Task directions.
Only the text should come through, so restate the listing exactly and drop its images.

----- Input

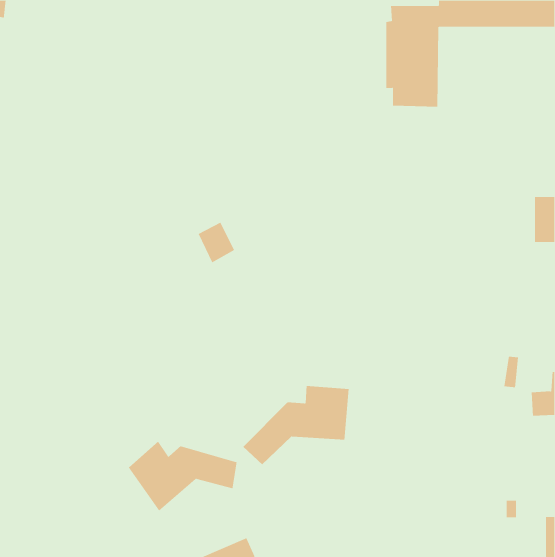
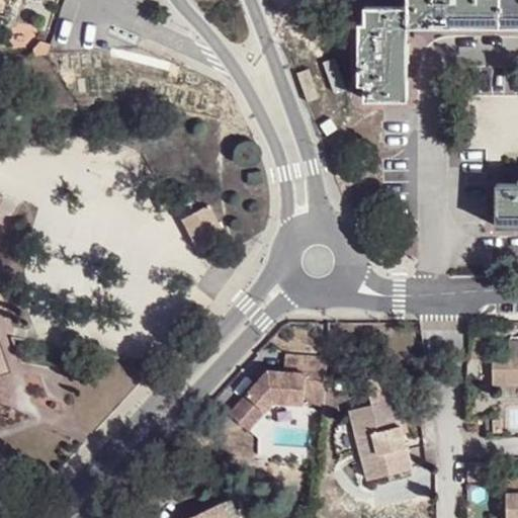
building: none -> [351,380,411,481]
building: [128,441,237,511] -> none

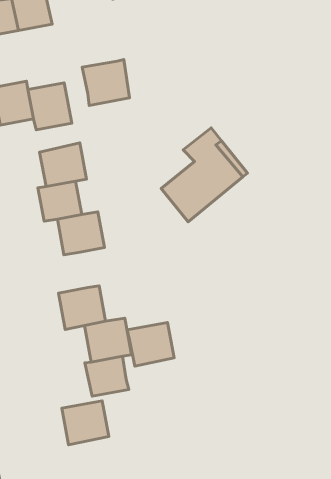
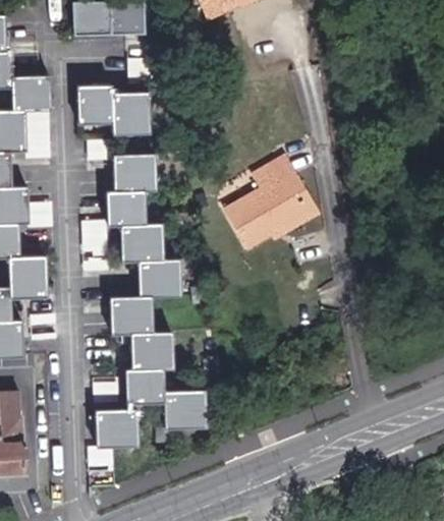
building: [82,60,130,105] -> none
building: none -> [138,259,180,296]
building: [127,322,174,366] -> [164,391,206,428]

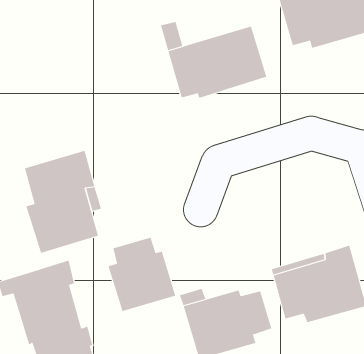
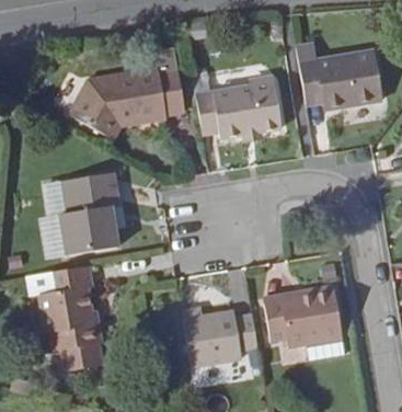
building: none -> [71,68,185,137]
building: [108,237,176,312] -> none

----------

Exercise solution.
building: none -> [351,380,411,481]
building: [128,441,237,511] -> none

building: [82,60,130,105] -> none
building: none -> [138,259,180,296]
building: [127,322,174,366] -> [164,391,206,428]

building: none -> [71,68,185,137]
building: [108,237,176,312] -> none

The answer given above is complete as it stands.